*Exercise*: In the records below, some lines hold the word "black". Copy each of those lines.
Exercise inputs section start
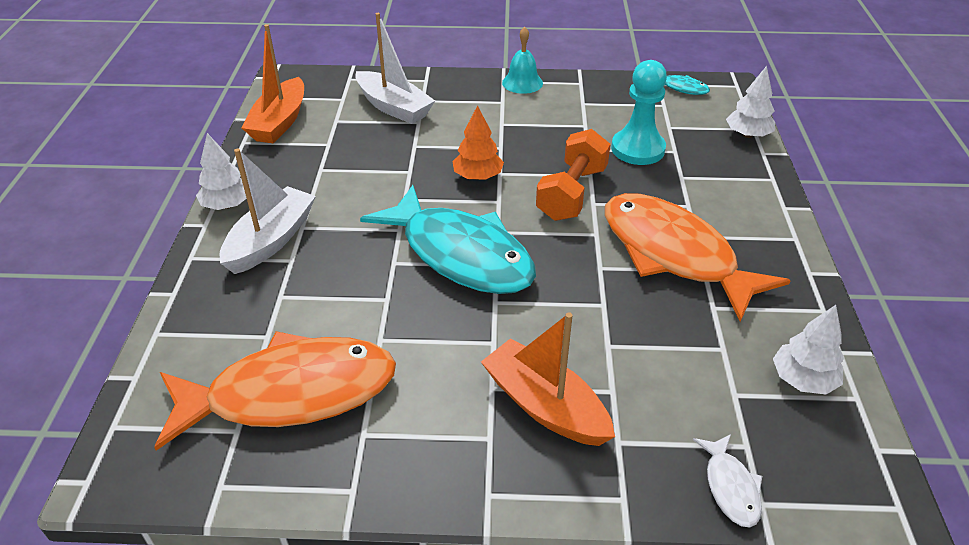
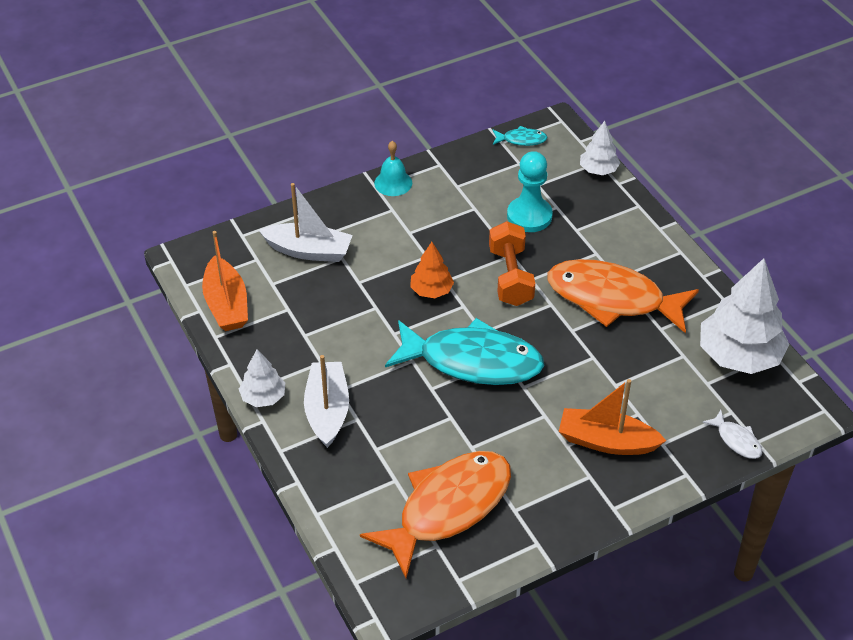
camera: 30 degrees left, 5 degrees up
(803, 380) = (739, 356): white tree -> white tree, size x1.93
Exercise inputs section end
Exercise inputs section start
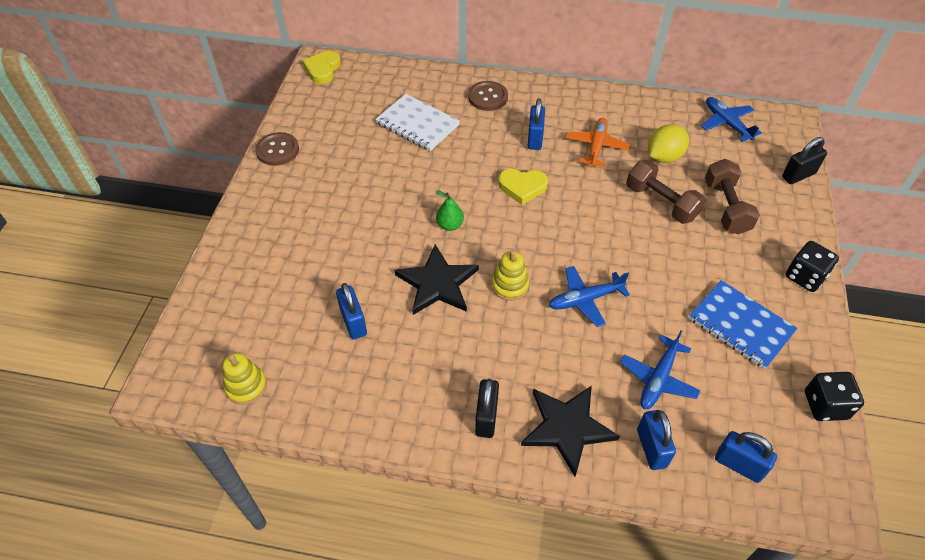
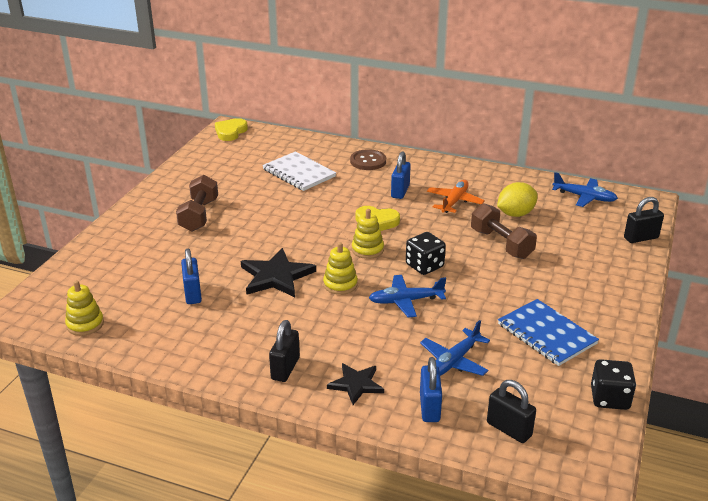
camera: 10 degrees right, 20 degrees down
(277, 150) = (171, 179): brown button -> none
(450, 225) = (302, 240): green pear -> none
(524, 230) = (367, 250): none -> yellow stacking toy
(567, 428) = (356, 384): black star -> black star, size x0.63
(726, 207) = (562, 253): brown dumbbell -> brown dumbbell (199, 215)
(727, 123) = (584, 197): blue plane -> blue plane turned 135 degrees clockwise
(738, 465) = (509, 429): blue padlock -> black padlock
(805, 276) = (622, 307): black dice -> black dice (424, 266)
Exercise inputs section end
*Final answer*:
(567, 428) = (356, 384): black star -> black star, size x0.63
(738, 465) = (509, 429): blue padlock -> black padlock
(805, 276) = (622, 307): black dice -> black dice (424, 266)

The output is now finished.